**THE INPUT**.
=== Section Start ===

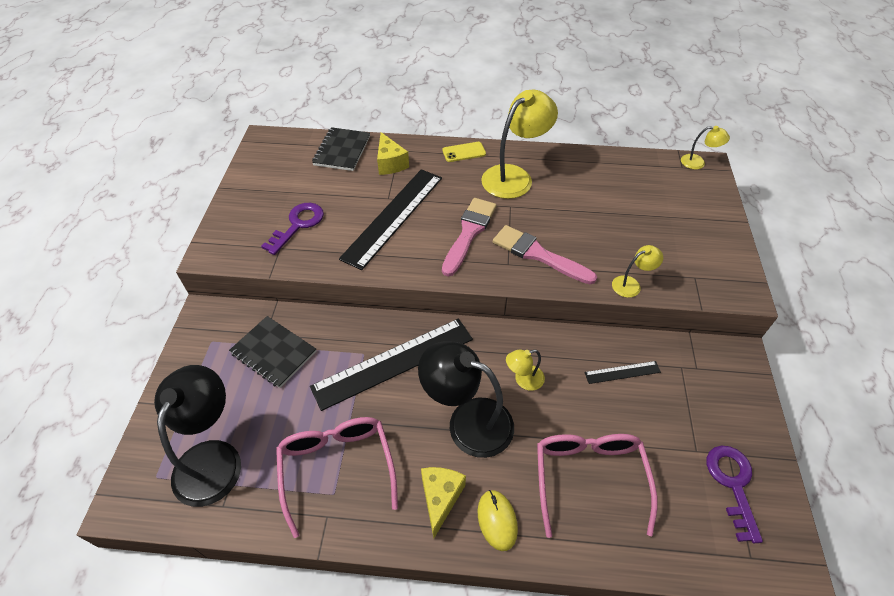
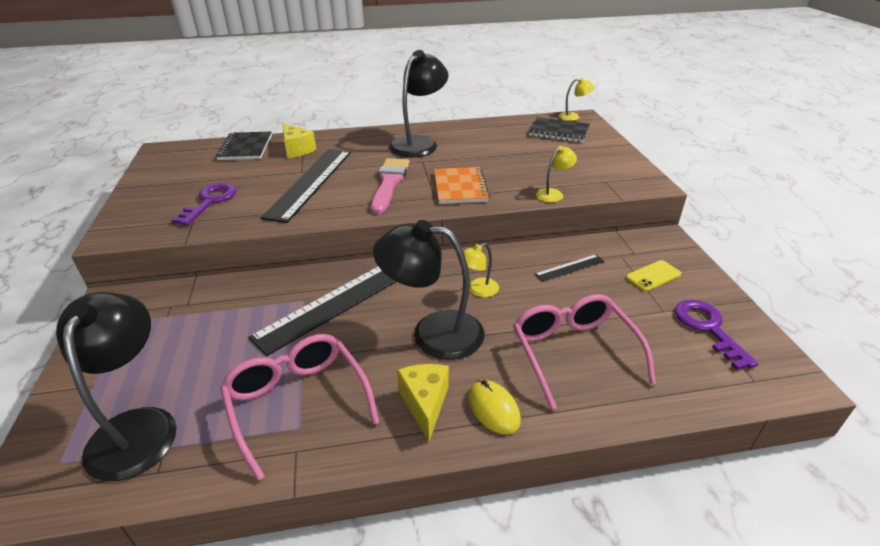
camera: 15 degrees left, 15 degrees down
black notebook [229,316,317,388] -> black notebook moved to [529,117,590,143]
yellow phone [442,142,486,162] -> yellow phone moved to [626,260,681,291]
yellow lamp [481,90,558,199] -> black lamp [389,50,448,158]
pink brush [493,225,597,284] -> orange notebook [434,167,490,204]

=== Section End ===
=== Section Start ===

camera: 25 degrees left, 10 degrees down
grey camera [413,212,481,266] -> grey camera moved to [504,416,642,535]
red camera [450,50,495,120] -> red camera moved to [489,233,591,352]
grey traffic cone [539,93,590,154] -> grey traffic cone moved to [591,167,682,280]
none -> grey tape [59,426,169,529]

=== Section End ===
=== Section Start ===

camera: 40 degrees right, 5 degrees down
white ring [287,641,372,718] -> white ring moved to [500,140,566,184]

=== Section End ===

**PROBLEM TO SOLVE**. From the entries above, restate word for word the lines from the line containing "camera: 15 degrees left, 15 degrees down" to the line containing "pink brush [493,225,597,284]", both ends included, and nothing more.

**FINAL ANSWER**.
camera: 15 degrees left, 15 degrees down
black notebook [229,316,317,388] -> black notebook moved to [529,117,590,143]
yellow phone [442,142,486,162] -> yellow phone moved to [626,260,681,291]
yellow lamp [481,90,558,199] -> black lamp [389,50,448,158]
pink brush [493,225,597,284] -> orange notebook [434,167,490,204]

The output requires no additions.